• Problem description
What is the count of lines in the material below that hold "black"? Answer with only that number.

-------- Records for this task --------

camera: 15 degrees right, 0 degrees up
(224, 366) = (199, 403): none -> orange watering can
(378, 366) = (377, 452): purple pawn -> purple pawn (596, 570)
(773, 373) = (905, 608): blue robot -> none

--------
-------- Records for this task --------

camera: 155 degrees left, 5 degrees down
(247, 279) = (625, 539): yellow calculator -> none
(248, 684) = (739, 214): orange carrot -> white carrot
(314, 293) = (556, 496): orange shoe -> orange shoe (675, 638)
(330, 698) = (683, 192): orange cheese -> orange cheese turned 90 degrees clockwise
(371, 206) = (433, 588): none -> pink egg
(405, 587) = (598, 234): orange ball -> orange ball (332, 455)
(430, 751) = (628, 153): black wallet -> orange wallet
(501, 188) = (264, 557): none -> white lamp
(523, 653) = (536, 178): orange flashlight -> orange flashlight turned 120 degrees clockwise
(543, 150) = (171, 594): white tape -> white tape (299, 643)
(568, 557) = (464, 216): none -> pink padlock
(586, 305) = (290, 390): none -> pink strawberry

--------
-------- Records for this task --------

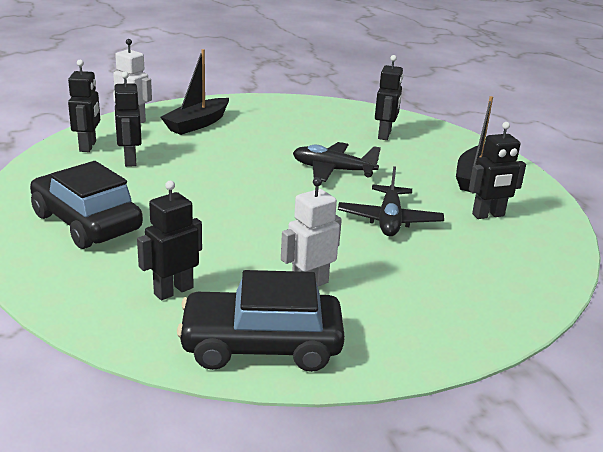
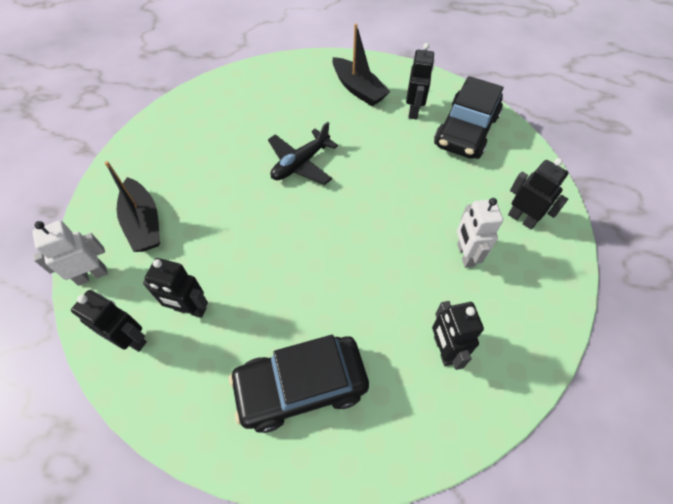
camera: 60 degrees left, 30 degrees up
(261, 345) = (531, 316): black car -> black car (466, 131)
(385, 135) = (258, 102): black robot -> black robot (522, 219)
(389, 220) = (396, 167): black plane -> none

--------

• Written answer
4